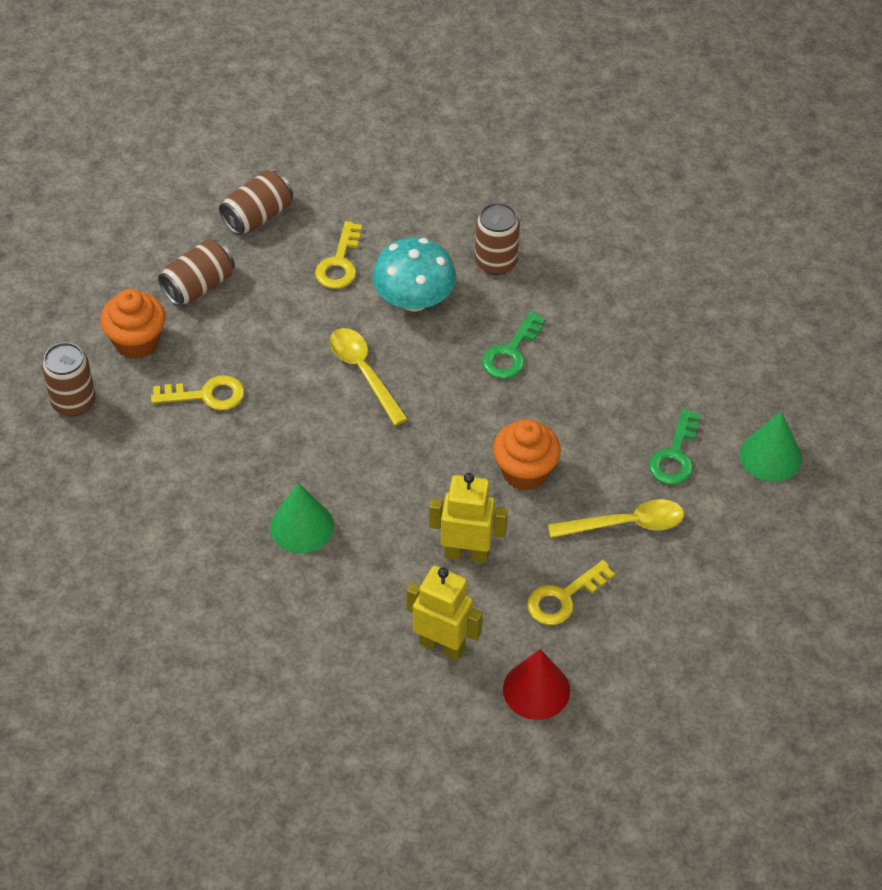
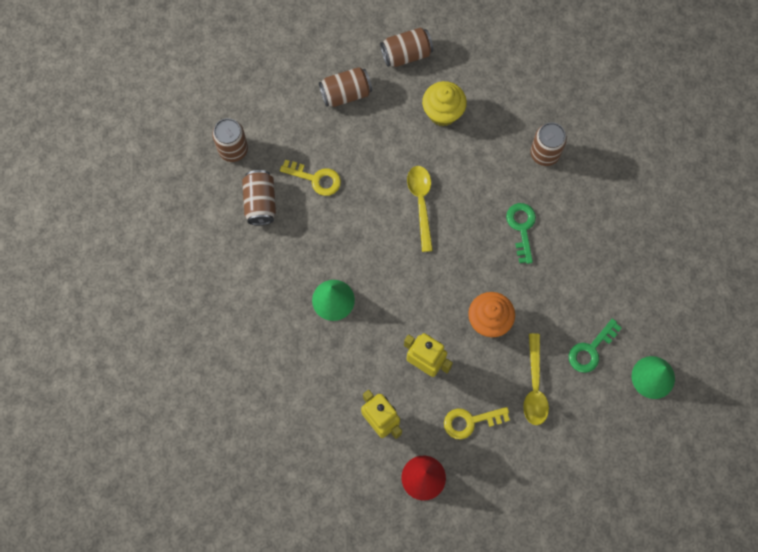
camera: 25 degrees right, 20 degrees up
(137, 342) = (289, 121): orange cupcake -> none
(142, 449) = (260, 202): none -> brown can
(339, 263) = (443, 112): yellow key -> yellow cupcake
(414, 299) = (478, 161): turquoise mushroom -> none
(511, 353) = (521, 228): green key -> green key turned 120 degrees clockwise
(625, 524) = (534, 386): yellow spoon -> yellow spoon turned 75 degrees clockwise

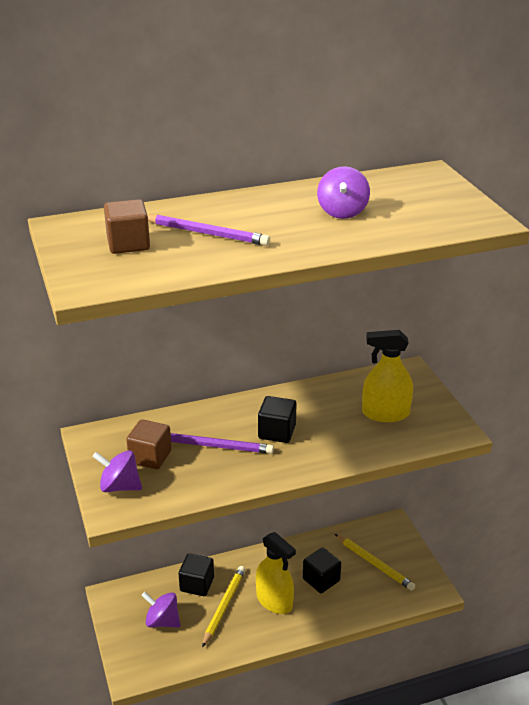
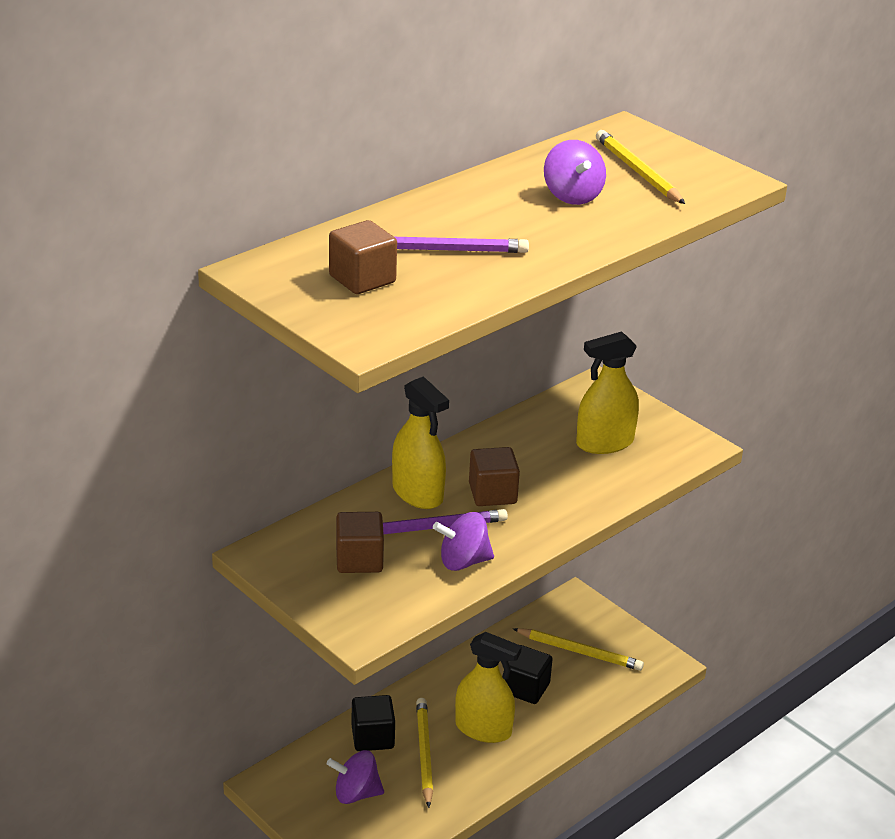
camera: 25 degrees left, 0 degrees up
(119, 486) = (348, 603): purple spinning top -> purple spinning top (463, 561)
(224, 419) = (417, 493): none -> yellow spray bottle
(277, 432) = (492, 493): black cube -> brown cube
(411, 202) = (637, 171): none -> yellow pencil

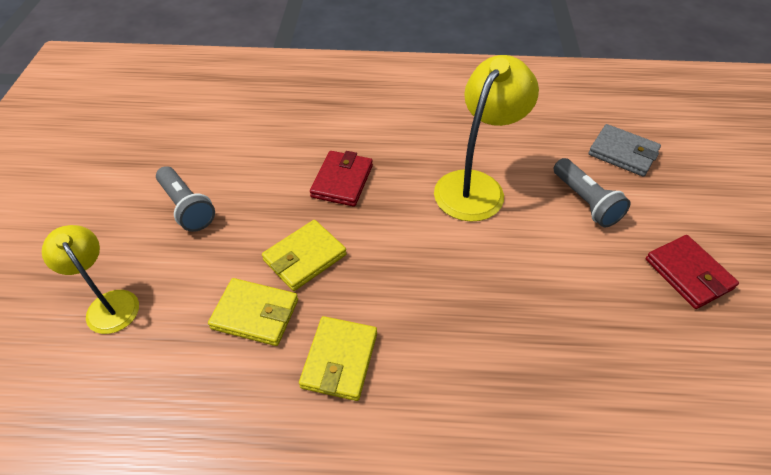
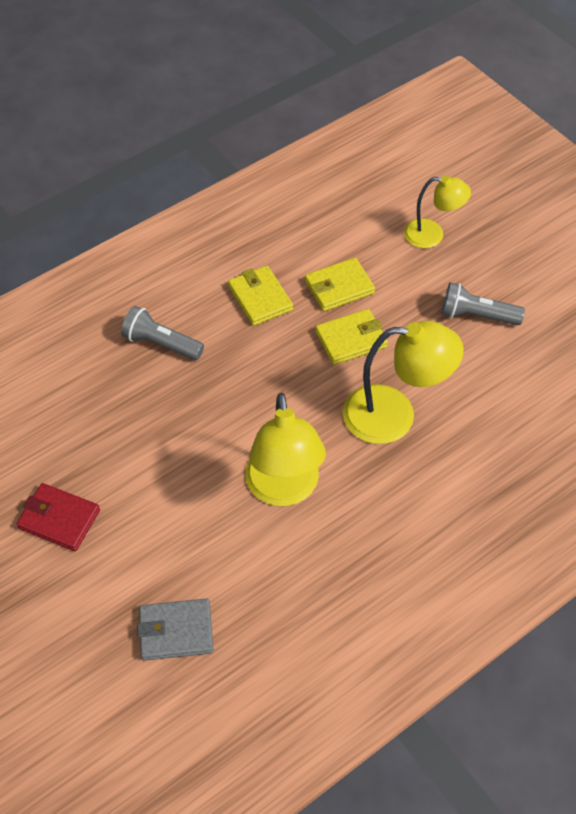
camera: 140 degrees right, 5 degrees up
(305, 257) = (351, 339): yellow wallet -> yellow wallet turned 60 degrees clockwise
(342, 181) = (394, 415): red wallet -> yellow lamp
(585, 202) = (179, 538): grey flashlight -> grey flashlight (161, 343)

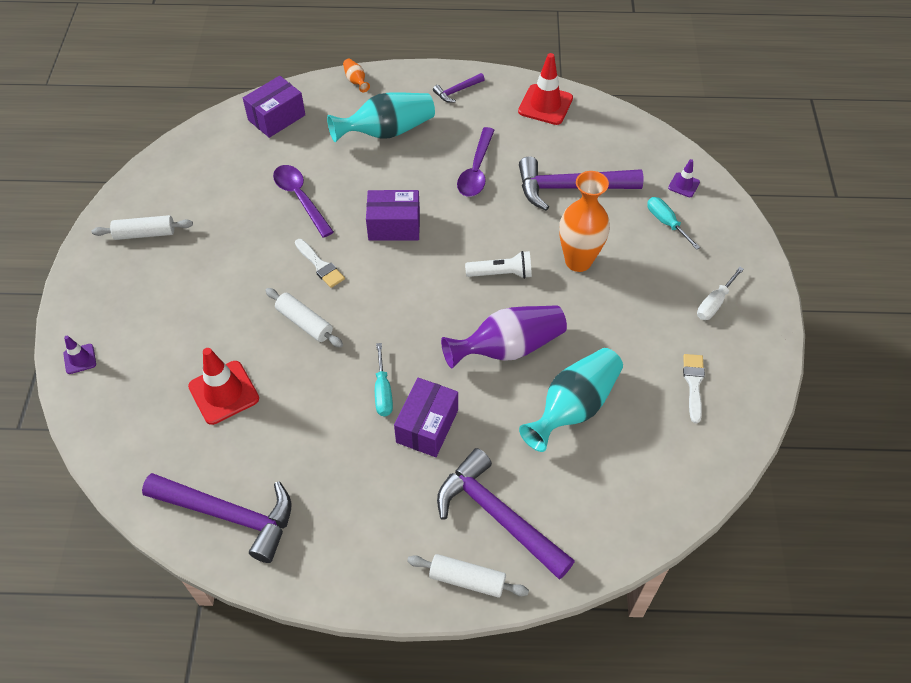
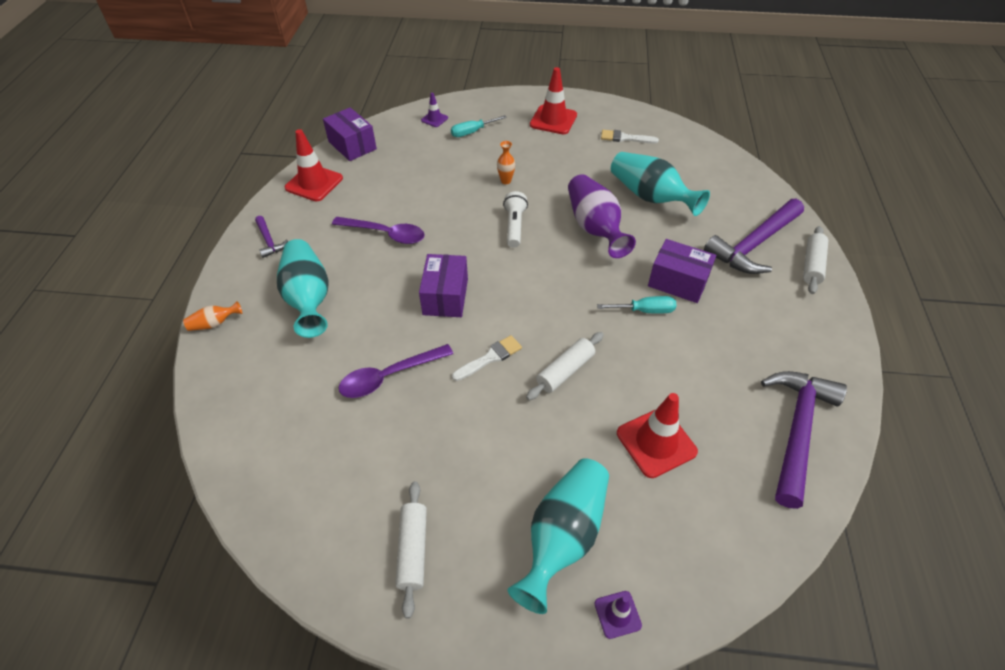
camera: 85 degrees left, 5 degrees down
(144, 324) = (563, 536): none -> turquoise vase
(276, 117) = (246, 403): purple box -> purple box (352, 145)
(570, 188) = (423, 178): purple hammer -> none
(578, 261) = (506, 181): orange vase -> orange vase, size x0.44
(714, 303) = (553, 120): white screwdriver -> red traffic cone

§ Exercise aim: Nothing but a number belongs in the answer: the number of lines above that contain "vase".

§ Result for this task: 2